# START OF Data section
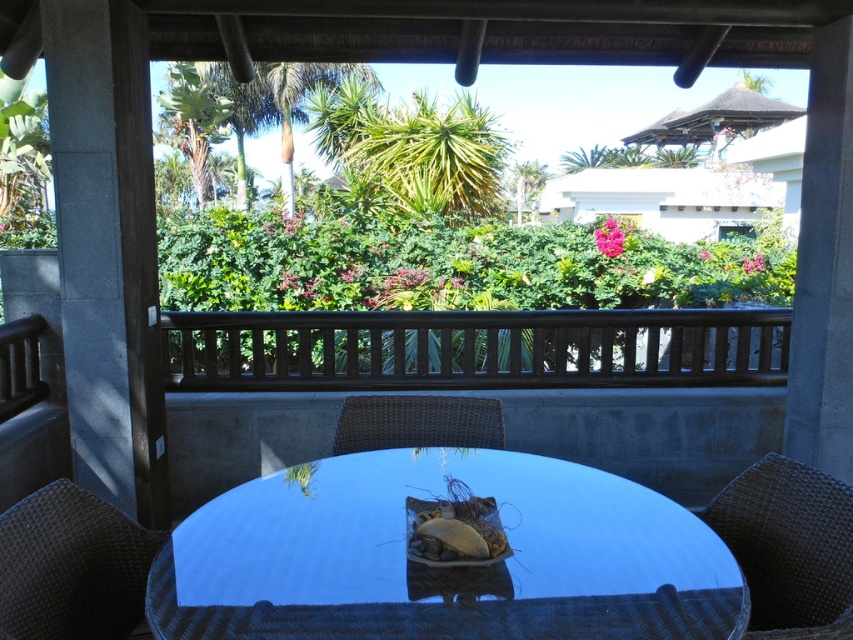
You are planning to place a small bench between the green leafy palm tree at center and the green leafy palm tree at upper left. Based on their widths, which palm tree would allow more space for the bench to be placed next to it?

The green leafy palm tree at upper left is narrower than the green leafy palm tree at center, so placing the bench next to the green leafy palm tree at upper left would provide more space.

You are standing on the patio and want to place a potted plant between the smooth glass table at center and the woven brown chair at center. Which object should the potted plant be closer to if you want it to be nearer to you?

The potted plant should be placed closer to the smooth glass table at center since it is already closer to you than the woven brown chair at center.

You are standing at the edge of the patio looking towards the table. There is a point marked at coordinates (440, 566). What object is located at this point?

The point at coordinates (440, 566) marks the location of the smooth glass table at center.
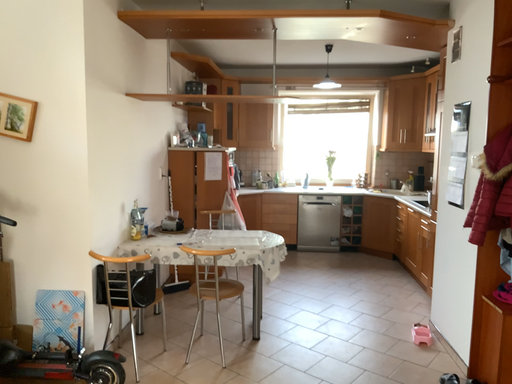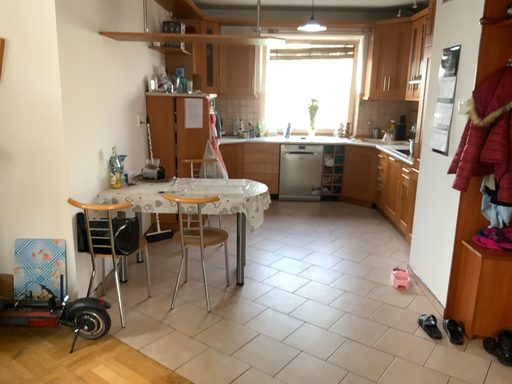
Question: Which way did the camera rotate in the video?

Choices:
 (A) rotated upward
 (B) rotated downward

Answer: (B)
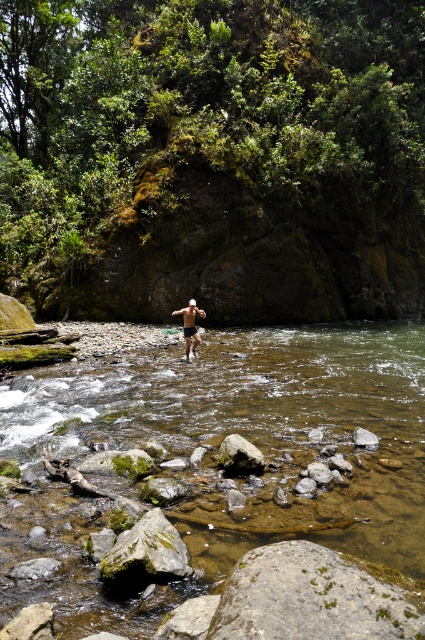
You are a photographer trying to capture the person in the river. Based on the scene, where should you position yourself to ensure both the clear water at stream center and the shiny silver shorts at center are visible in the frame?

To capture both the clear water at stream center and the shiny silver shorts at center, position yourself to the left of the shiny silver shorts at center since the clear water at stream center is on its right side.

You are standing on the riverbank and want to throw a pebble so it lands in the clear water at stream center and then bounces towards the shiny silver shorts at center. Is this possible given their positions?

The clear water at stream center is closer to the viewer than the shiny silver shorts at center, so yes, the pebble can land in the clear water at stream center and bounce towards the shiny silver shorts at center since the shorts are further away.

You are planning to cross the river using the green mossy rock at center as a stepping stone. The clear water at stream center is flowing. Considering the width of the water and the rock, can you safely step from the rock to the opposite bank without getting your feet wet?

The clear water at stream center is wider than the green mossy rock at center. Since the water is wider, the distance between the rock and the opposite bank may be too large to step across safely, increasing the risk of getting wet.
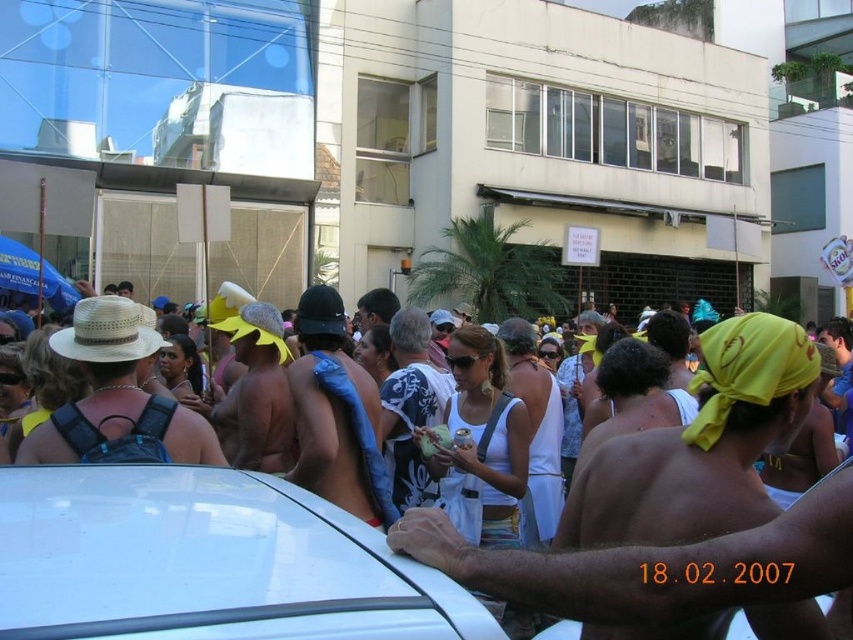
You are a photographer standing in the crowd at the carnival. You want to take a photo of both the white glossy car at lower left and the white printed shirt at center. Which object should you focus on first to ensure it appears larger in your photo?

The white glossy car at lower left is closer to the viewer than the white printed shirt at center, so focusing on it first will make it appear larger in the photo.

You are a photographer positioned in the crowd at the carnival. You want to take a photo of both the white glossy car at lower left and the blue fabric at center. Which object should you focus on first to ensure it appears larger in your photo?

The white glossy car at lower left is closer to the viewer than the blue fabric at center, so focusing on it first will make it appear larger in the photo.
# END OF Data section
■ Task requirements ■
Identify every line in the items above that contains the word "potted" and copy each of those lines in full.

■ Worked answer ■
You are standing on the patio and want to place a potted plant between the smooth glass table at center and the woven brown chair at center. Which object should the potted plant be closer to if you want it to be nearer to you?
The potted plant should be placed closer to the smooth glass table at center since it is already closer to you than the woven brown chair at center.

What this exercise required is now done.